Brief:
Please reproduce the full set of data below exactly.
══ Record extracts
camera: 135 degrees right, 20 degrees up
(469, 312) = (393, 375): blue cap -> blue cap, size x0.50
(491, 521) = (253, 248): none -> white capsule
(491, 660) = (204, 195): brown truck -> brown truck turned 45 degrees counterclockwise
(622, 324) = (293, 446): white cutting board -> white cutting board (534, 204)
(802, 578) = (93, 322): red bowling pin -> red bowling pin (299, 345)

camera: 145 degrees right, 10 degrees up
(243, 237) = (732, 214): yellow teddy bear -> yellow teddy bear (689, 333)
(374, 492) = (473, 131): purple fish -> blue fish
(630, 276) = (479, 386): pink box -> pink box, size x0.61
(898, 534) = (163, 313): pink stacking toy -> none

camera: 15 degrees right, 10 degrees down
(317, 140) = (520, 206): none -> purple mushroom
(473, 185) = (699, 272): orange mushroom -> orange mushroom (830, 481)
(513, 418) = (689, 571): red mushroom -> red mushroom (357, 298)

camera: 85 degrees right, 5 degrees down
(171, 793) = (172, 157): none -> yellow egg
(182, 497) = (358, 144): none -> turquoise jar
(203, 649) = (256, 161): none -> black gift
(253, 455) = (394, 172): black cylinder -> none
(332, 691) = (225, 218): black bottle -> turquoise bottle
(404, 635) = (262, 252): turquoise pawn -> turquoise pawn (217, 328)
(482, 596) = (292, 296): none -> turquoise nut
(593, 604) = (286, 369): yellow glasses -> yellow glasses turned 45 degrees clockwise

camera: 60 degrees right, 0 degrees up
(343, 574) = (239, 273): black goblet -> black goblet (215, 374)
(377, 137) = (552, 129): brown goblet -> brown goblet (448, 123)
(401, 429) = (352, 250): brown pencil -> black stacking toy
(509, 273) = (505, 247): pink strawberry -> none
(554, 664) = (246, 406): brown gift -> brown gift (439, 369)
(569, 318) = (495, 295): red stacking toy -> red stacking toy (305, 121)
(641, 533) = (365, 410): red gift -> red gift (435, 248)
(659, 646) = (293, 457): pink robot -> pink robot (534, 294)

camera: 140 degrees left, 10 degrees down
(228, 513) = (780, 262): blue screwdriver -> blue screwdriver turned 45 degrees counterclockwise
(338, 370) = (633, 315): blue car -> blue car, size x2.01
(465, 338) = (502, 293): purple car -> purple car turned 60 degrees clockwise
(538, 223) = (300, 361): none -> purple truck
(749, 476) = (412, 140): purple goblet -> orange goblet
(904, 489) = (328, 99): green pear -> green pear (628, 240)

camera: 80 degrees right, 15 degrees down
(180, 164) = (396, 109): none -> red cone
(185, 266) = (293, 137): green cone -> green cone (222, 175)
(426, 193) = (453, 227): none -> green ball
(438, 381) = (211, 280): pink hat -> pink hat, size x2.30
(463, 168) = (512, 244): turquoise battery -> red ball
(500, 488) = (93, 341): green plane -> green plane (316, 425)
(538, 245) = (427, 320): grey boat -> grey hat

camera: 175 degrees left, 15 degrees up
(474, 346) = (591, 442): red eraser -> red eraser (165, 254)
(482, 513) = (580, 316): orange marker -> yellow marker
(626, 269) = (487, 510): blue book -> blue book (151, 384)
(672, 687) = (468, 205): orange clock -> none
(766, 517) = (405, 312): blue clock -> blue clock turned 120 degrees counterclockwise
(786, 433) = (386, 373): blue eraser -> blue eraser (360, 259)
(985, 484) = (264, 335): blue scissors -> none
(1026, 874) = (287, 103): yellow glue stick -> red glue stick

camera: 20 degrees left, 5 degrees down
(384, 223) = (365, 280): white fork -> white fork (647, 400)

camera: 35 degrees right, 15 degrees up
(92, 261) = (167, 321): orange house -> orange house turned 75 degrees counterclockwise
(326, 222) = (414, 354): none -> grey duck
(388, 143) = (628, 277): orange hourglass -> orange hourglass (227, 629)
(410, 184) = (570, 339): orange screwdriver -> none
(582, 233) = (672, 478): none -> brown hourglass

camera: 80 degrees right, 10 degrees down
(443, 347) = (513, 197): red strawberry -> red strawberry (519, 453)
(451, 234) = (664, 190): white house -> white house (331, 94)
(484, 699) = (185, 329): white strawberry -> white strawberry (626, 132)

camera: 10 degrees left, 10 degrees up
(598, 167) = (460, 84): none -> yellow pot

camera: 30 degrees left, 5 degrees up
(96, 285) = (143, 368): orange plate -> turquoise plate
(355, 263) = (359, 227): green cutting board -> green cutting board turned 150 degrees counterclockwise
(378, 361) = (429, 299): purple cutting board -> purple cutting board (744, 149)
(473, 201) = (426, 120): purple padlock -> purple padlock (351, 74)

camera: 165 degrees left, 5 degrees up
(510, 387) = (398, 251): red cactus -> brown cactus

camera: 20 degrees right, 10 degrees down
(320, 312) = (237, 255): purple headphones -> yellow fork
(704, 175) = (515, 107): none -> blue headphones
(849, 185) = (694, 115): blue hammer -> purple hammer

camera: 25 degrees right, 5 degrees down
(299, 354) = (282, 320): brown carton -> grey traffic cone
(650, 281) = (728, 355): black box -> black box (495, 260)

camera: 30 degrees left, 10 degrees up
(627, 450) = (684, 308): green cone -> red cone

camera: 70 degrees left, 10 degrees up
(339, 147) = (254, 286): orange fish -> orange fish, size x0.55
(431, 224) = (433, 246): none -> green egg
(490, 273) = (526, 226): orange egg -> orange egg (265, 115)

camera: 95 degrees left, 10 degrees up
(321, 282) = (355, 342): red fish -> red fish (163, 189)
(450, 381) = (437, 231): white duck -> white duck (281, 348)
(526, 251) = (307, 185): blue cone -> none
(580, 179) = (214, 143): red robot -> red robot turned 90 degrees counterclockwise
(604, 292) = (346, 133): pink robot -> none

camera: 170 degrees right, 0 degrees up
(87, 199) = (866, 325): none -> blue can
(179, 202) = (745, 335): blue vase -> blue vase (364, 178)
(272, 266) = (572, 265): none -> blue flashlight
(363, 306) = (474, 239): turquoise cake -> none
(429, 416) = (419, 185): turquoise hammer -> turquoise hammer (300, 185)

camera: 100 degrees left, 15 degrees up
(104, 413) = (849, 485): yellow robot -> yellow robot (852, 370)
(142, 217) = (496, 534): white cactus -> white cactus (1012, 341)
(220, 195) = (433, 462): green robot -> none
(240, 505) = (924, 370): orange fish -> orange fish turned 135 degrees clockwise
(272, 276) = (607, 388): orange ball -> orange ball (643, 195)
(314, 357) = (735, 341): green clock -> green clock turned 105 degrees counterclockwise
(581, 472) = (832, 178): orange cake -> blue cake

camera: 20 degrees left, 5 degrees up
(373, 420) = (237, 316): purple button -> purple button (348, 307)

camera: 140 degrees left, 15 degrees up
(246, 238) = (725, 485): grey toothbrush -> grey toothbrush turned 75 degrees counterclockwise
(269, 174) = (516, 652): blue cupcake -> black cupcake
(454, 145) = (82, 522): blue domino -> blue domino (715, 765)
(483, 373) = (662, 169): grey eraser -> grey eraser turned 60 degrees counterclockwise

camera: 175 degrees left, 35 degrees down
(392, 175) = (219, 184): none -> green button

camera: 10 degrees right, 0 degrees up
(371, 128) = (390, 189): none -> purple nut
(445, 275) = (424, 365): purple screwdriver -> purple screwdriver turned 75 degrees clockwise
════
Solution:
camera: 135 degrees right, 20 degrees up
(469, 312) = (393, 375): blue cap -> blue cap, size x0.50
(491, 521) = (253, 248): none -> white capsule
(491, 660) = (204, 195): brown truck -> brown truck turned 45 degrees counterclockwise
(622, 324) = (293, 446): white cutting board -> white cutting board (534, 204)
(802, 578) = (93, 322): red bowling pin -> red bowling pin (299, 345)

camera: 145 degrees right, 10 degrees up
(243, 237) = (732, 214): yellow teddy bear -> yellow teddy bear (689, 333)
(374, 492) = (473, 131): purple fish -> blue fish
(630, 276) = (479, 386): pink box -> pink box, size x0.61
(898, 534) = (163, 313): pink stacking toy -> none

camera: 15 degrees right, 10 degrees down
(317, 140) = (520, 206): none -> purple mushroom
(473, 185) = (699, 272): orange mushroom -> orange mushroom (830, 481)
(513, 418) = (689, 571): red mushroom -> red mushroom (357, 298)

camera: 85 degrees right, 5 degrees down
(171, 793) = (172, 157): none -> yellow egg
(182, 497) = (358, 144): none -> turquoise jar
(203, 649) = (256, 161): none -> black gift
(253, 455) = (394, 172): black cylinder -> none
(332, 691) = (225, 218): black bottle -> turquoise bottle
(404, 635) = (262, 252): turquoise pawn -> turquoise pawn (217, 328)
(482, 596) = (292, 296): none -> turquoise nut
(593, 604) = (286, 369): yellow glasses -> yellow glasses turned 45 degrees clockwise

camera: 60 degrees right, 0 degrees up
(343, 574) = (239, 273): black goblet -> black goblet (215, 374)
(377, 137) = (552, 129): brown goblet -> brown goblet (448, 123)
(401, 429) = (352, 250): brown pencil -> black stacking toy
(509, 273) = (505, 247): pink strawberry -> none
(554, 664) = (246, 406): brown gift -> brown gift (439, 369)
(569, 318) = (495, 295): red stacking toy -> red stacking toy (305, 121)
(641, 533) = (365, 410): red gift -> red gift (435, 248)
(659, 646) = (293, 457): pink robot -> pink robot (534, 294)

camera: 140 degrees left, 10 degrees down
(228, 513) = (780, 262): blue screwdriver -> blue screwdriver turned 45 degrees counterclockwise
(338, 370) = (633, 315): blue car -> blue car, size x2.01
(465, 338) = (502, 293): purple car -> purple car turned 60 degrees clockwise
(538, 223) = (300, 361): none -> purple truck
(749, 476) = (412, 140): purple goblet -> orange goblet
(904, 489) = (328, 99): green pear -> green pear (628, 240)

camera: 80 degrees right, 15 degrees down
(180, 164) = (396, 109): none -> red cone
(185, 266) = (293, 137): green cone -> green cone (222, 175)
(426, 193) = (453, 227): none -> green ball
(438, 381) = (211, 280): pink hat -> pink hat, size x2.30
(463, 168) = (512, 244): turquoise battery -> red ball
(500, 488) = (93, 341): green plane -> green plane (316, 425)
(538, 245) = (427, 320): grey boat -> grey hat

camera: 175 degrees left, 15 degrees up
(474, 346) = (591, 442): red eraser -> red eraser (165, 254)
(482, 513) = (580, 316): orange marker -> yellow marker
(626, 269) = (487, 510): blue book -> blue book (151, 384)
(672, 687) = (468, 205): orange clock -> none
(766, 517) = (405, 312): blue clock -> blue clock turned 120 degrees counterclockwise
(786, 433) = (386, 373): blue eraser -> blue eraser (360, 259)
(985, 484) = (264, 335): blue scissors -> none
(1026, 874) = (287, 103): yellow glue stick -> red glue stick

camera: 20 degrees left, 5 degrees down
(384, 223) = (365, 280): white fork -> white fork (647, 400)

camera: 35 degrees right, 15 degrees up
(92, 261) = (167, 321): orange house -> orange house turned 75 degrees counterclockwise
(326, 222) = (414, 354): none -> grey duck
(388, 143) = (628, 277): orange hourglass -> orange hourglass (227, 629)
(410, 184) = (570, 339): orange screwdriver -> none
(582, 233) = (672, 478): none -> brown hourglass

camera: 80 degrees right, 10 degrees down
(443, 347) = (513, 197): red strawberry -> red strawberry (519, 453)
(451, 234) = (664, 190): white house -> white house (331, 94)
(484, 699) = (185, 329): white strawberry -> white strawberry (626, 132)

camera: 10 degrees left, 10 degrees up
(598, 167) = (460, 84): none -> yellow pot

camera: 30 degrees left, 5 degrees up
(96, 285) = (143, 368): orange plate -> turquoise plate
(355, 263) = (359, 227): green cutting board -> green cutting board turned 150 degrees counterclockwise
(378, 361) = (429, 299): purple cutting board -> purple cutting board (744, 149)
(473, 201) = (426, 120): purple padlock -> purple padlock (351, 74)

camera: 165 degrees left, 5 degrees up
(510, 387) = (398, 251): red cactus -> brown cactus

camera: 20 degrees right, 10 degrees down
(320, 312) = (237, 255): purple headphones -> yellow fork
(704, 175) = (515, 107): none -> blue headphones
(849, 185) = (694, 115): blue hammer -> purple hammer

camera: 25 degrees right, 5 degrees down
(299, 354) = (282, 320): brown carton -> grey traffic cone
(650, 281) = (728, 355): black box -> black box (495, 260)

camera: 30 degrees left, 10 degrees up
(627, 450) = (684, 308): green cone -> red cone

camera: 70 degrees left, 10 degrees up
(339, 147) = (254, 286): orange fish -> orange fish, size x0.55
(431, 224) = (433, 246): none -> green egg
(490, 273) = (526, 226): orange egg -> orange egg (265, 115)

camera: 95 degrees left, 10 degrees up
(321, 282) = (355, 342): red fish -> red fish (163, 189)
(450, 381) = (437, 231): white duck -> white duck (281, 348)
(526, 251) = (307, 185): blue cone -> none
(580, 179) = (214, 143): red robot -> red robot turned 90 degrees counterclockwise
(604, 292) = (346, 133): pink robot -> none

camera: 170 degrees right, 0 degrees up
(87, 199) = (866, 325): none -> blue can
(179, 202) = (745, 335): blue vase -> blue vase (364, 178)
(272, 266) = (572, 265): none -> blue flashlight
(363, 306) = (474, 239): turquoise cake -> none
(429, 416) = (419, 185): turquoise hammer -> turquoise hammer (300, 185)

camera: 100 degrees left, 15 degrees up
(104, 413) = (849, 485): yellow robot -> yellow robot (852, 370)
(142, 217) = (496, 534): white cactus -> white cactus (1012, 341)
(220, 195) = (433, 462): green robot -> none
(240, 505) = (924, 370): orange fish -> orange fish turned 135 degrees clockwise
(272, 276) = (607, 388): orange ball -> orange ball (643, 195)
(314, 357) = (735, 341): green clock -> green clock turned 105 degrees counterclockwise
(581, 472) = (832, 178): orange cake -> blue cake

camera: 20 degrees left, 5 degrees up
(373, 420) = (237, 316): purple button -> purple button (348, 307)

camera: 140 degrees left, 15 degrees up
(246, 238) = (725, 485): grey toothbrush -> grey toothbrush turned 75 degrees counterclockwise
(269, 174) = (516, 652): blue cupcake -> black cupcake
(454, 145) = (82, 522): blue domino -> blue domino (715, 765)
(483, 373) = (662, 169): grey eraser -> grey eraser turned 60 degrees counterclockwise

camera: 175 degrees left, 35 degrees down
(392, 175) = (219, 184): none -> green button

camera: 10 degrees right, 0 degrees up
(371, 128) = (390, 189): none -> purple nut
(445, 275) = (424, 365): purple screwdriver -> purple screwdriver turned 75 degrees clockwise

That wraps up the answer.